_EXERCISE INSTRUCTIONS_
Please return all lines from the records below that include the string "grey".

● ● ●

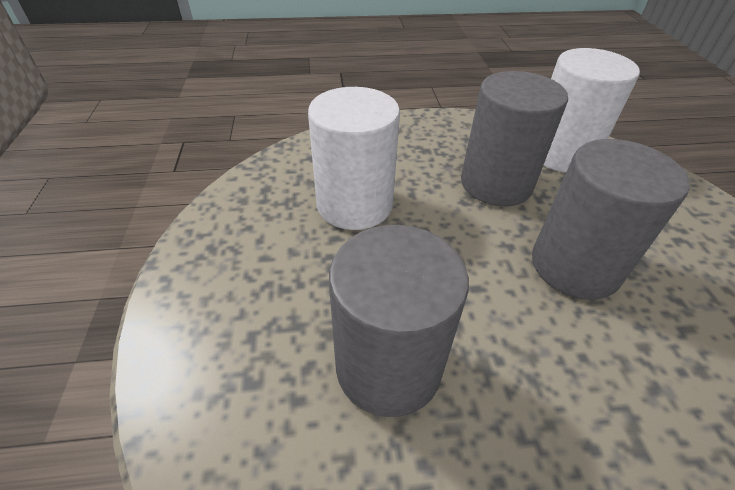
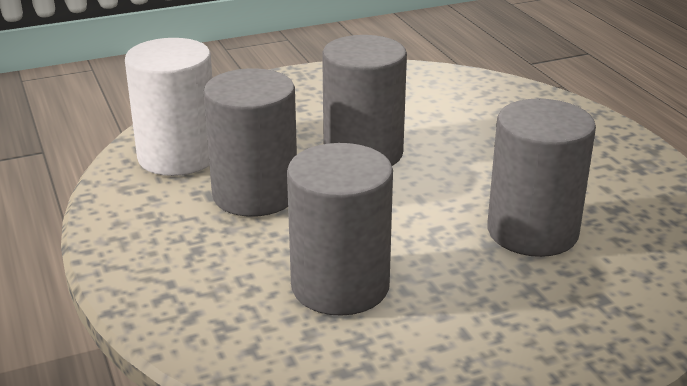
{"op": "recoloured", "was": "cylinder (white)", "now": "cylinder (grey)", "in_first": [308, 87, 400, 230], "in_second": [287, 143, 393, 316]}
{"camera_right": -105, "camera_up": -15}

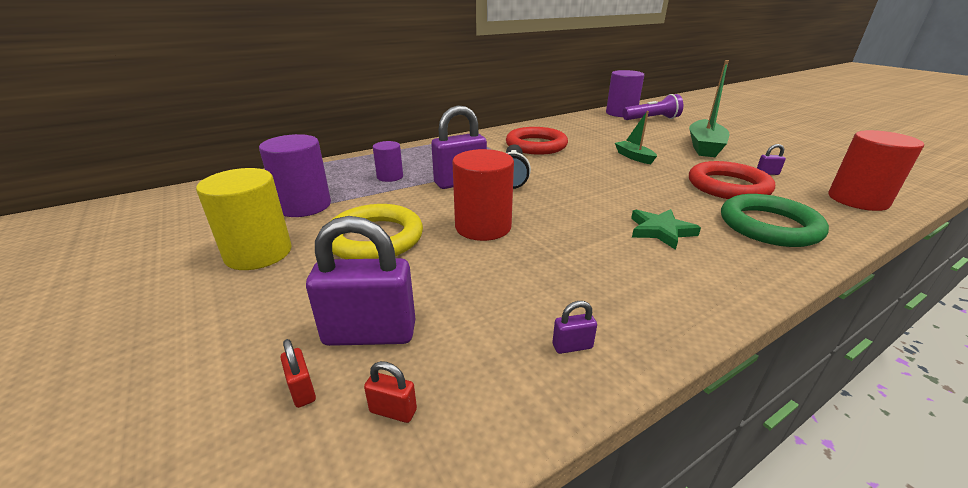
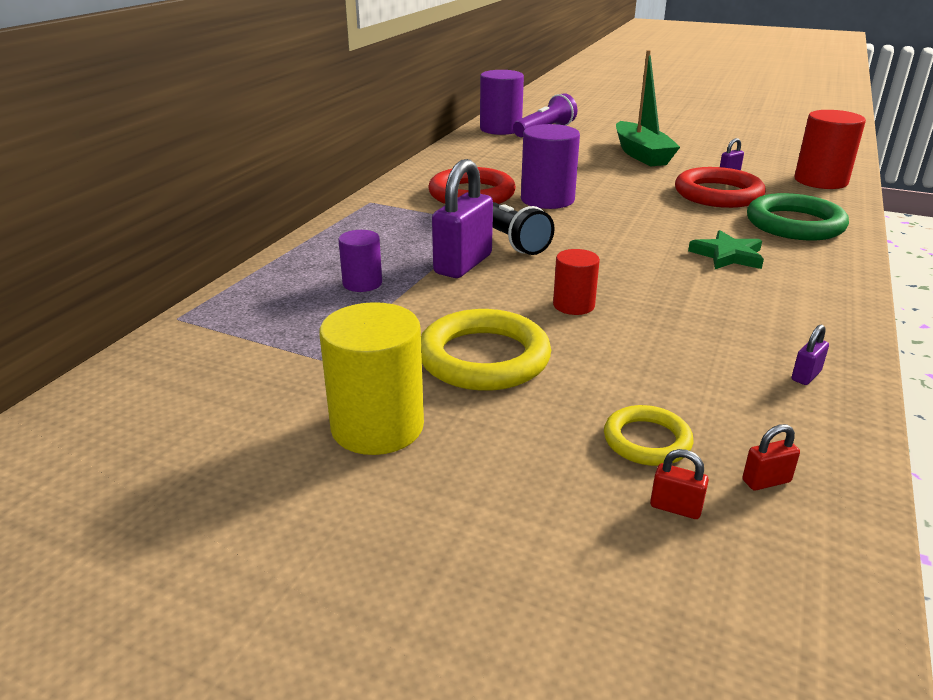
{"op": "moved", "was": "cylinder (purple)", "in_first": [259, 134, 331, 217], "in_second": [521, 124, 580, 209]}
{"op": "resized", "was": "cylinder (red)", "in_first": [453, 149, 514, 241], "in_second": [553, 249, 600, 315], "ratio": 0.58}
{"op": "replaced", "was": "padlock (purple)", "now": "ring (yellow)", "in_first": [306, 216, 415, 346], "in_second": [604, 405, 694, 466]}
{"op": "removed", "was": "boat (green)", "in_first": [615, 111, 657, 164]}
{"camera_right": -35, "camera_up": 0}

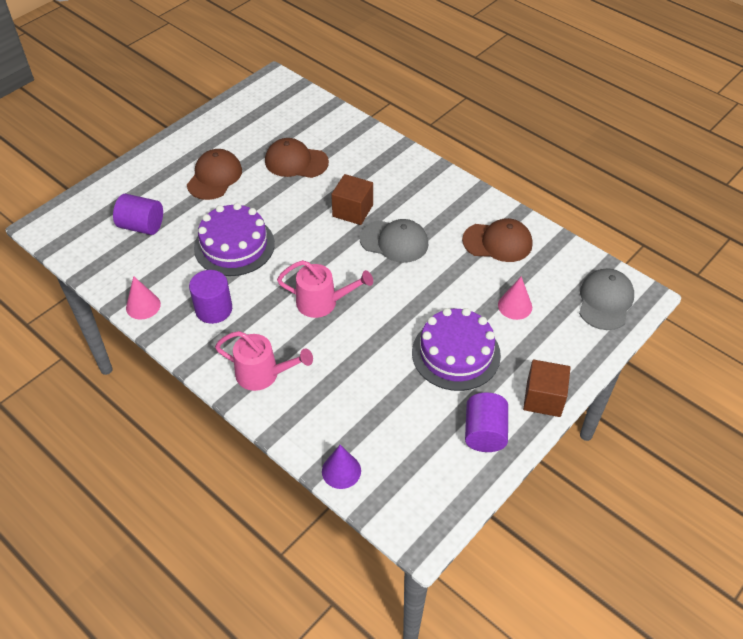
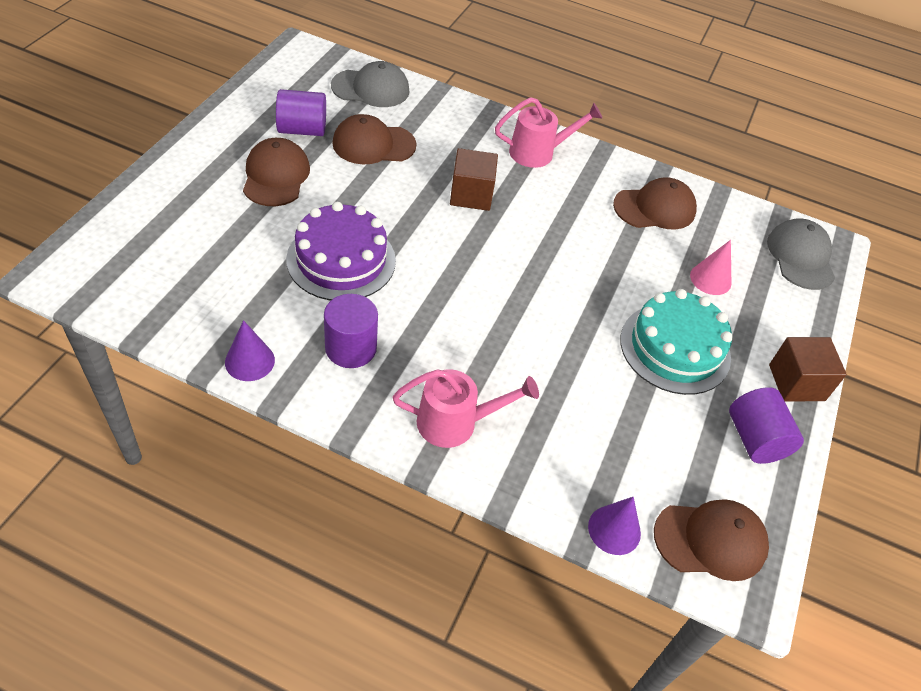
{"op": "recoloured", "was": "cone (pink)", "now": "cone (purple)", "in_first": [126, 276, 161, 320], "in_second": [225, 320, 275, 381]}
{"op": "moved", "was": "cylinder (purple)", "in_first": [113, 194, 163, 235], "in_second": [276, 89, 326, 136]}
{"op": "moved", "was": "cap (grey)", "in_first": [359, 219, 429, 263], "in_second": [331, 61, 409, 107]}
{"op": "moved", "was": "watering can (pink)", "in_first": [277, 260, 373, 318], "in_second": [495, 97, 602, 168]}
{"op": "recoloured", "was": "cake (purple)", "now": "cake (turquoise)", "in_first": [412, 308, 501, 391], "in_second": [620, 289, 733, 395]}
{"op": "added", "now": "cap (brown)", "in_second": [654, 499, 769, 581]}
{"camera_right": -25, "camera_up": 0}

● ● ●

_RESULT OF THIS TASK_
{"op": "recoloured", "was": "cylinder (white)", "now": "cylinder (grey)", "in_first": [308, 87, 400, 230], "in_second": [287, 143, 393, 316]}
{"op": "moved", "was": "cap (grey)", "in_first": [359, 219, 429, 263], "in_second": [331, 61, 409, 107]}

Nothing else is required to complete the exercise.